◆ **Work order**
Your answer should be every line from the records that contains "yellow".

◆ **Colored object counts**
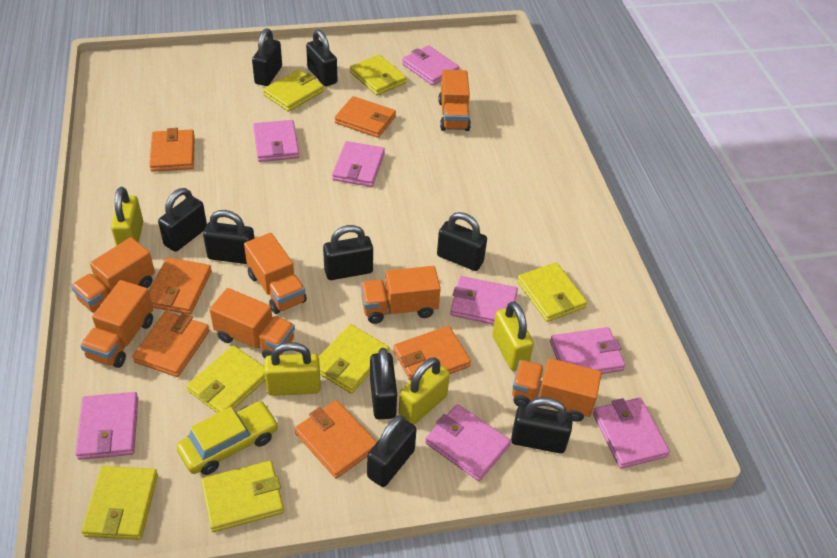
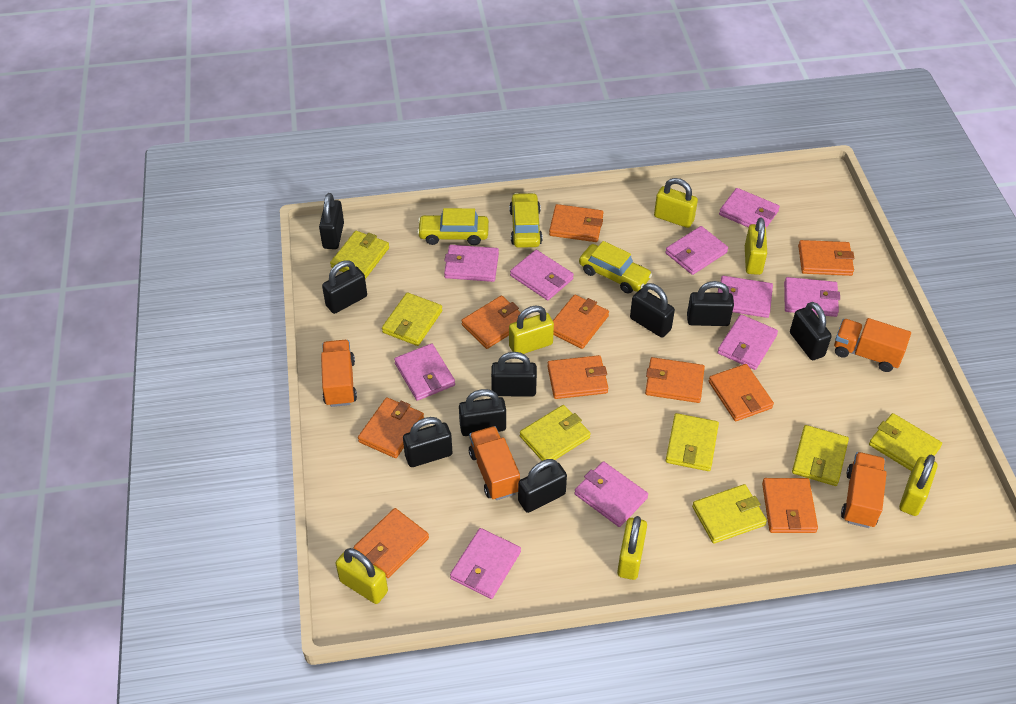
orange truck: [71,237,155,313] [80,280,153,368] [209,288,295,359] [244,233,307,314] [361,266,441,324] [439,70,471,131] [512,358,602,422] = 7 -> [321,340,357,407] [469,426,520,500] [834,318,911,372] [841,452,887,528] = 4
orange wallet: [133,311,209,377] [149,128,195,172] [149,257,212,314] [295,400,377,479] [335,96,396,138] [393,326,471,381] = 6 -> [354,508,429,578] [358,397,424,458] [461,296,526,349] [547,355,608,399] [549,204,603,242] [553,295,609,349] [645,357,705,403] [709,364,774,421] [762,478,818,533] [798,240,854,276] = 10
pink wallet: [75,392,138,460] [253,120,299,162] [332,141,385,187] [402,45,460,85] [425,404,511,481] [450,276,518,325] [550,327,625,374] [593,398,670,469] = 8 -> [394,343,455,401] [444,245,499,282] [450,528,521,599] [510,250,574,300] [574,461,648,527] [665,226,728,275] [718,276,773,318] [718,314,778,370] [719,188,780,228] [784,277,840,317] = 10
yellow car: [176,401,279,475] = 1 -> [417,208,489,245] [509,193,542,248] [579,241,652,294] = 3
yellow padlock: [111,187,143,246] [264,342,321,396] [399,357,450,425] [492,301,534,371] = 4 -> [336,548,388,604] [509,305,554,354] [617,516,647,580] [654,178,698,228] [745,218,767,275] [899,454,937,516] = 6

◆ **Output of the exercise**
yellow car: [176,401,279,475] = 1 -> [417,208,489,245] [509,193,542,248] [579,241,652,294] = 3
yellow padlock: [111,187,143,246] [264,342,321,396] [399,357,450,425] [492,301,534,371] = 4 -> [336,548,388,604] [509,305,554,354] [617,516,647,580] [654,178,698,228] [745,218,767,275] [899,454,937,516] = 6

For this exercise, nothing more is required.